Task objective:
Please reproduce, word for word, the lines of the listing below from the line containing "Question: From the" up to and including the line containing "Question: Considering their". Give only those lines.

Records for the task:
BEGIN

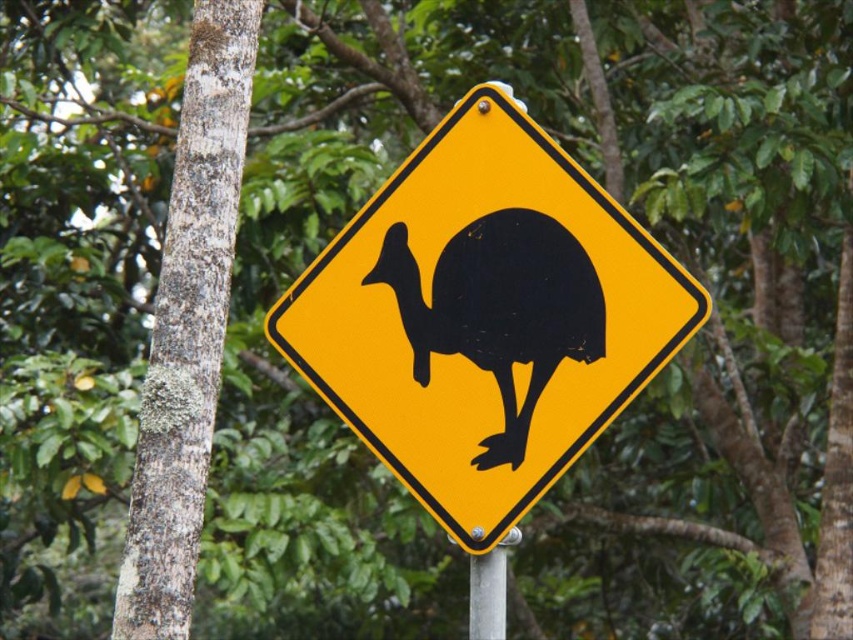
Question: Can you confirm if black glossy bird at center is positioned to the left of silver metallic pole at center?

Choices:
 (A) no
 (B) yes

Answer: (B)

Question: Which point is farther to the camera?

Choices:
 (A) black glossy bird at center
 (B) yellow plastic sign at center
 (C) silver metallic pole at center

Answer: (C)

Question: In this image, where is yellow plastic sign at center located relative to black glossy bird at center?

Choices:
 (A) left
 (B) right

Answer: (A)

Question: Does yellow plastic sign at center come in front of black glossy bird at center?

Choices:
 (A) no
 (B) yes

Answer: (B)

Question: Which object is the closest to the yellow plastic sign at center?

Choices:
 (A) black glossy bird at center
 (B) silver metallic pole at center

Answer: (A)

Question: Which of the following is the closest to the observer?

Choices:
 (A) (469, 352)
 (B) (438, 259)

Answer: (A)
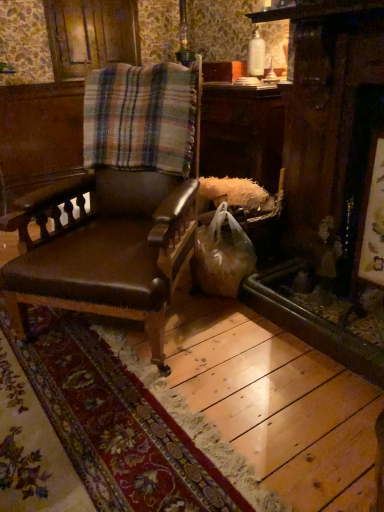
Question: Considering the relative positions of plaid fabric at center and translucent plastic bag at lower right in the image provided, is plaid fabric at center to the left of translucent plastic bag at lower right from the viewer's perspective?

Choices:
 (A) yes
 (B) no

Answer: (A)

Question: From a real-world perspective, is plaid fabric at center on top of translucent plastic bag at lower right?

Choices:
 (A) no
 (B) yes

Answer: (B)

Question: Can you confirm if plaid fabric at center is smaller than translucent plastic bag at lower right?

Choices:
 (A) yes
 (B) no

Answer: (B)

Question: Considering the relative sizes of plaid fabric at center and translucent plastic bag at lower right in the image provided, is plaid fabric at center bigger than translucent plastic bag at lower right?

Choices:
 (A) no
 (B) yes

Answer: (B)

Question: Is plaid fabric at center thinner than translucent plastic bag at lower right?

Choices:
 (A) yes
 (B) no

Answer: (A)

Question: Considering the positions of matte brown leather chair at center and translucent plastic bag at lower right in the image, is matte brown leather chair at center wider or thinner than translucent plastic bag at lower right?

Choices:
 (A) wide
 (B) thin

Answer: (A)

Question: Considering the relative positions of matte brown leather chair at center and translucent plastic bag at lower right in the image provided, is matte brown leather chair at center to the left or to the right of translucent plastic bag at lower right?

Choices:
 (A) left
 (B) right

Answer: (A)

Question: Choose the correct answer: Is matte brown leather chair at center inside translucent plastic bag at lower right or outside it?

Choices:
 (A) inside
 (B) outside

Answer: (B)

Question: Is matte brown leather chair at center in front of or behind translucent plastic bag at lower right in the image?

Choices:
 (A) front
 (B) behind

Answer: (A)

Question: Considering the positions of plaid fabric at center and matte brown leather chair at center in the image, is plaid fabric at center bigger or smaller than matte brown leather chair at center?

Choices:
 (A) small
 (B) big

Answer: (A)

Question: Which is correct: plaid fabric at center is inside matte brown leather chair at center, or outside of it?

Choices:
 (A) inside
 (B) outside

Answer: (A)

Question: From the image's perspective, is plaid fabric at center above or below matte brown leather chair at center?

Choices:
 (A) below
 (B) above

Answer: (B)

Question: Considering their positions, is plaid fabric at center located in front of or behind matte brown leather chair at center?

Choices:
 (A) behind
 (B) front

Answer: (A)

Question: Which is correct: translucent plastic bag at lower right is inside matte brown leather chair at center, or outside of it?

Choices:
 (A) outside
 (B) inside

Answer: (A)

Question: Is point (195, 250) closer or farther from the camera than point (119, 189)?

Choices:
 (A) farther
 (B) closer

Answer: (A)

END

Answer to this task:
Question: From the image's perspective, is plaid fabric at center above or below matte brown leather chair at center?

Choices:
 (A) below
 (B) above

Answer: (B)

Question: Considering their positions, is plaid fabric at center located in front of or behind matte brown leather chair at center?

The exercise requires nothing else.